** EXERCISE AIM **
Start at the first record below and retype through the last, exactly.

#### SUPPLIED DATA

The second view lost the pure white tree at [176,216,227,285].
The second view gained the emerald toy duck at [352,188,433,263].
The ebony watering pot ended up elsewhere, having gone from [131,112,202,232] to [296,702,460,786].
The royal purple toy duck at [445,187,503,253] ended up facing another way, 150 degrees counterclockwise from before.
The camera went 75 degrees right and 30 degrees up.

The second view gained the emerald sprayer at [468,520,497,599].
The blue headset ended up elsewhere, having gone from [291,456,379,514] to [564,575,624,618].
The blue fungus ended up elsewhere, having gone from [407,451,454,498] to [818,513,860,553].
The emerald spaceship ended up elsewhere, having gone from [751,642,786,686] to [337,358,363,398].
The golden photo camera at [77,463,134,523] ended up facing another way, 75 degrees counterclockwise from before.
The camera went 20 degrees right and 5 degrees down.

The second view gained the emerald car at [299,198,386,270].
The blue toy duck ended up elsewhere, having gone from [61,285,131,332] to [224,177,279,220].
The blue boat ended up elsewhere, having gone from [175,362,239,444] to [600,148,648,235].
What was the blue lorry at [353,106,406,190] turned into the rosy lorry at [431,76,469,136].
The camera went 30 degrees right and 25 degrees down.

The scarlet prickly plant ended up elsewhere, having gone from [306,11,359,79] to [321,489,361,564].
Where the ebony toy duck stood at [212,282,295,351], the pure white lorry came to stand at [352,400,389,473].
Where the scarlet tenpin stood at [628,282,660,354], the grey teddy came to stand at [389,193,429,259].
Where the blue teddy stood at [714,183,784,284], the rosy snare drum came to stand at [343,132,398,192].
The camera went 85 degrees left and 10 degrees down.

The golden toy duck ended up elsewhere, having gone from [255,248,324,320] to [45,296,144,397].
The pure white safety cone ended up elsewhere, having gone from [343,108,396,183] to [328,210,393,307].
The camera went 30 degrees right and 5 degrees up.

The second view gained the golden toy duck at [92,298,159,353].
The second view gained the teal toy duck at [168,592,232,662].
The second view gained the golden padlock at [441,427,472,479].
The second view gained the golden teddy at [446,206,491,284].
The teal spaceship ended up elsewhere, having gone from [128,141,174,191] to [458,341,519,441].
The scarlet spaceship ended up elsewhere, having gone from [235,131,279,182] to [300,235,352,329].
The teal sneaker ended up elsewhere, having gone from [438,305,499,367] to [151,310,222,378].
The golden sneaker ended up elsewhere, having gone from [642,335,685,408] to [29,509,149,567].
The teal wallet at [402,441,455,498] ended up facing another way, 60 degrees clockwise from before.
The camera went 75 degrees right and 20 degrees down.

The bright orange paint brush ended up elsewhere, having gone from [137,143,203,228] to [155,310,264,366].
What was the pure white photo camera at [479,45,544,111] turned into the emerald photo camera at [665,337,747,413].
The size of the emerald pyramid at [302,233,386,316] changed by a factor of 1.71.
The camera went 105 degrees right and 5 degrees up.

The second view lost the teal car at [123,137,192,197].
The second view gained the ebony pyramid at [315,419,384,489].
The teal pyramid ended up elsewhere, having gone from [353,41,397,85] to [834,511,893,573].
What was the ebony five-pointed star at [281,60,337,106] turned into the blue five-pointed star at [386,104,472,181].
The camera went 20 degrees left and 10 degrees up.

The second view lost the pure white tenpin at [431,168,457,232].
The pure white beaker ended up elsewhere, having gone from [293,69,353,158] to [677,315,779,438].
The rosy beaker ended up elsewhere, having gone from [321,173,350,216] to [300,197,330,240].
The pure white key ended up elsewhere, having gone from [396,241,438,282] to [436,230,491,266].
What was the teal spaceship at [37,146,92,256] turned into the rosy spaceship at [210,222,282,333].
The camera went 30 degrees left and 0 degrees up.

########

** SOLVED PROBLEM **
The second view lost the pure white tree at [176,216,227,285].
The second view gained the emerald toy duck at [352,188,433,263].
The ebony watering pot ended up elsewhere, having gone from [131,112,202,232] to [296,702,460,786].
The royal purple toy duck at [445,187,503,253] ended up facing another way, 150 degrees counterclockwise from before.
The camera went 75 degrees right and 30 degrees up.

The second view gained the emerald sprayer at [468,520,497,599].
The blue headset ended up elsewhere, having gone from [291,456,379,514] to [564,575,624,618].
The blue fungus ended up elsewhere, having gone from [407,451,454,498] to [818,513,860,553].
The emerald spaceship ended up elsewhere, having gone from [751,642,786,686] to [337,358,363,398].
The golden photo camera at [77,463,134,523] ended up facing another way, 75 degrees counterclockwise from before.
The camera went 20 degrees right and 5 degrees down.

The second view gained the emerald car at [299,198,386,270].
The blue toy duck ended up elsewhere, having gone from [61,285,131,332] to [224,177,279,220].
The blue boat ended up elsewhere, having gone from [175,362,239,444] to [600,148,648,235].
What was the blue lorry at [353,106,406,190] turned into the rosy lorry at [431,76,469,136].
The camera went 30 degrees right and 25 degrees down.

The scarlet prickly plant ended up elsewhere, having gone from [306,11,359,79] to [321,489,361,564].
Where the ebony toy duck stood at [212,282,295,351], the pure white lorry came to stand at [352,400,389,473].
Where the scarlet tenpin stood at [628,282,660,354], the grey teddy came to stand at [389,193,429,259].
Where the blue teddy stood at [714,183,784,284], the rosy snare drum came to stand at [343,132,398,192].
The camera went 85 degrees left and 10 degrees down.

The golden toy duck ended up elsewhere, having gone from [255,248,324,320] to [45,296,144,397].
The pure white safety cone ended up elsewhere, having gone from [343,108,396,183] to [328,210,393,307].
The camera went 30 degrees right and 5 degrees up.

The second view gained the golden toy duck at [92,298,159,353].
The second view gained the teal toy duck at [168,592,232,662].
The second view gained the golden padlock at [441,427,472,479].
The second view gained the golden teddy at [446,206,491,284].
The teal spaceship ended up elsewhere, having gone from [128,141,174,191] to [458,341,519,441].
The scarlet spaceship ended up elsewhere, having gone from [235,131,279,182] to [300,235,352,329].
The teal sneaker ended up elsewhere, having gone from [438,305,499,367] to [151,310,222,378].
The golden sneaker ended up elsewhere, having gone from [642,335,685,408] to [29,509,149,567].
The teal wallet at [402,441,455,498] ended up facing another way, 60 degrees clockwise from before.
The camera went 75 degrees right and 20 degrees down.

The bright orange paint brush ended up elsewhere, having gone from [137,143,203,228] to [155,310,264,366].
What was the pure white photo camera at [479,45,544,111] turned into the emerald photo camera at [665,337,747,413].
The size of the emerald pyramid at [302,233,386,316] changed by a factor of 1.71.
The camera went 105 degrees right and 5 degrees up.

The second view lost the teal car at [123,137,192,197].
The second view gained the ebony pyramid at [315,419,384,489].
The teal pyramid ended up elsewhere, having gone from [353,41,397,85] to [834,511,893,573].
What was the ebony five-pointed star at [281,60,337,106] turned into the blue five-pointed star at [386,104,472,181].
The camera went 20 degrees left and 10 degrees up.

The second view lost the pure white tenpin at [431,168,457,232].
The pure white beaker ended up elsewhere, having gone from [293,69,353,158] to [677,315,779,438].
The rosy beaker ended up elsewhere, having gone from [321,173,350,216] to [300,197,330,240].
The pure white key ended up elsewhere, having gone from [396,241,438,282] to [436,230,491,266].
What was the teal spaceship at [37,146,92,256] turned into the rosy spaceship at [210,222,282,333].
The camera went 30 degrees left and 0 degrees up.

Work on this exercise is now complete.